▶

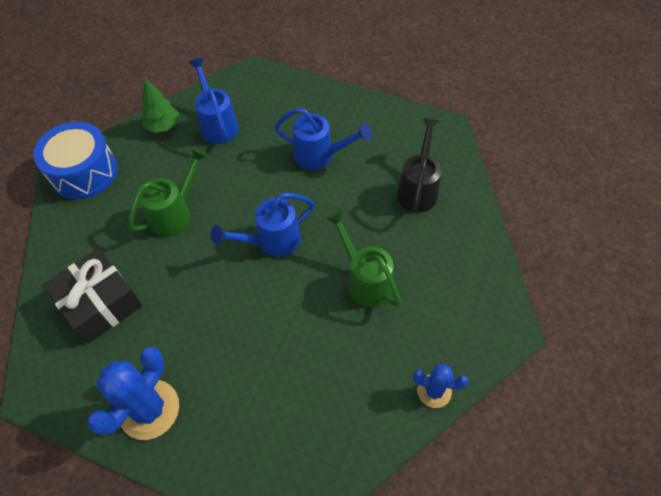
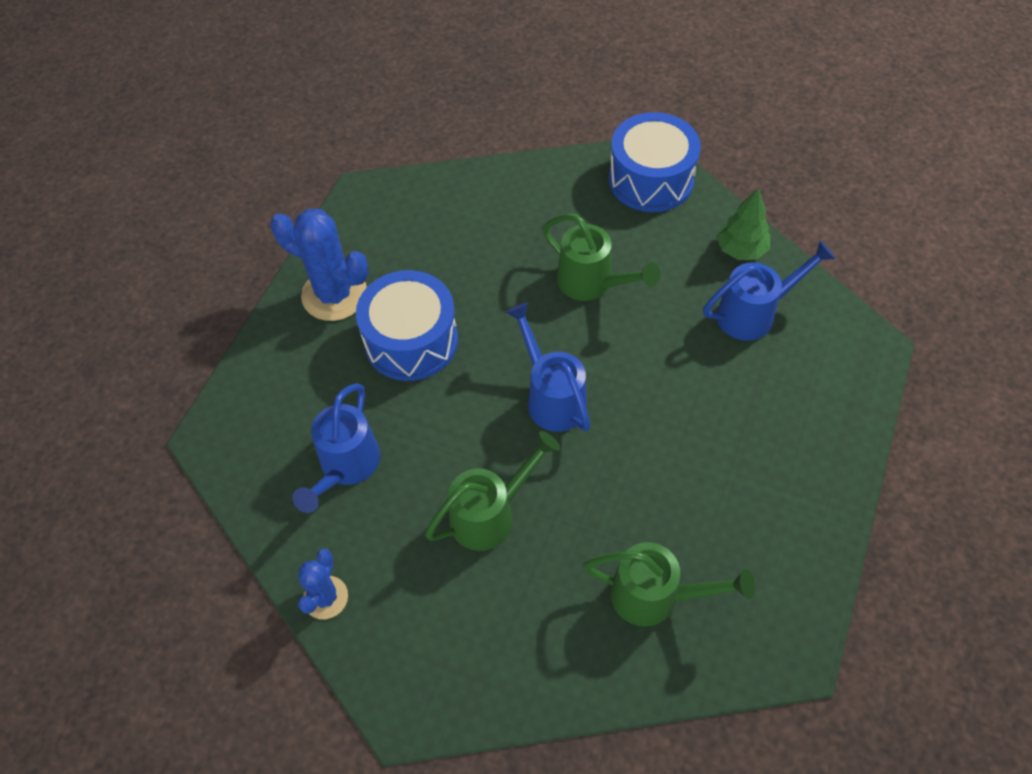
camera: 90 degrees right, 0 degrees up
black gift [43,248,142,344] -> none
blue watering can [274,108,372,170] -> blue watering can moved to [292,383,380,513]
black watering can [397,118,442,213] -> green watering can [583,542,755,627]
none -> blue drum [356,270,458,381]

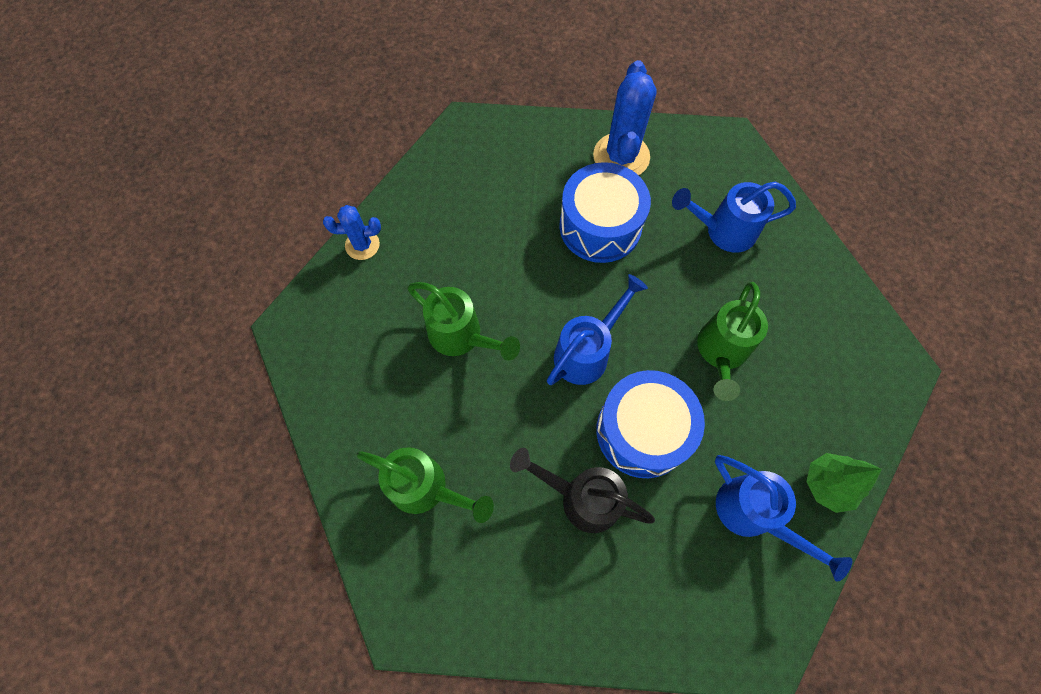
camera: 70 degrees right, 10 degrees up
blue watering can [292,383,380,513] -> blue watering can moved to [672,181,796,253]
green watering can [583,542,755,627] -> green watering can turned 60 degrees counterclockwise [357,447,494,523]
blue drum [609,112,701,212] -> blue drum moved to [596,370,705,478]
none -> black watering can [510,448,655,533]

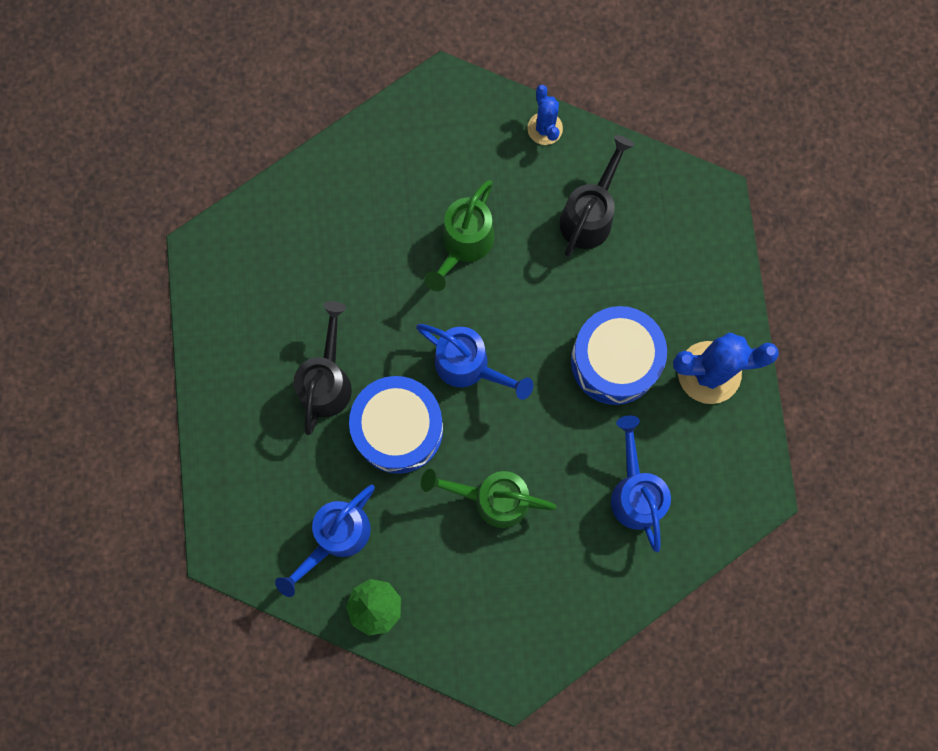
camera: 80 degrees right, 10 degrees up
green watering can [357,447,494,523] -> none
none -> black watering can [559,135,634,257]

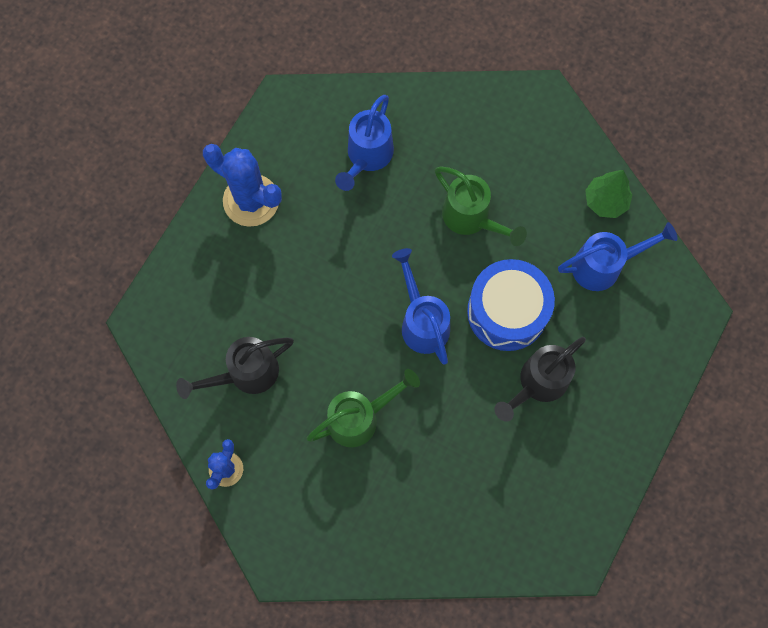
camera: 145 degrees left, 5 degrees down
blue drum [571,306,667,405] -> none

◀

## Assignment
In the listing above, retype exactly, and only, the lines from the one containing "camera: 70 degrees right, 10 degrees up" through the last line, both included. Omit the pictures.

## Answer box
camera: 70 degrees right, 10 degrees up
blue watering can [292,383,380,513] -> blue watering can moved to [672,181,796,253]
green watering can [583,542,755,627] -> green watering can turned 60 degrees counterclockwise [357,447,494,523]
blue drum [609,112,701,212] -> blue drum moved to [596,370,705,478]
none -> black watering can [510,448,655,533]

camera: 80 degrees right, 10 degrees up
green watering can [357,447,494,523] -> none
none -> black watering can [559,135,634,257]

camera: 145 degrees left, 5 degrees down
blue drum [571,306,667,405] -> none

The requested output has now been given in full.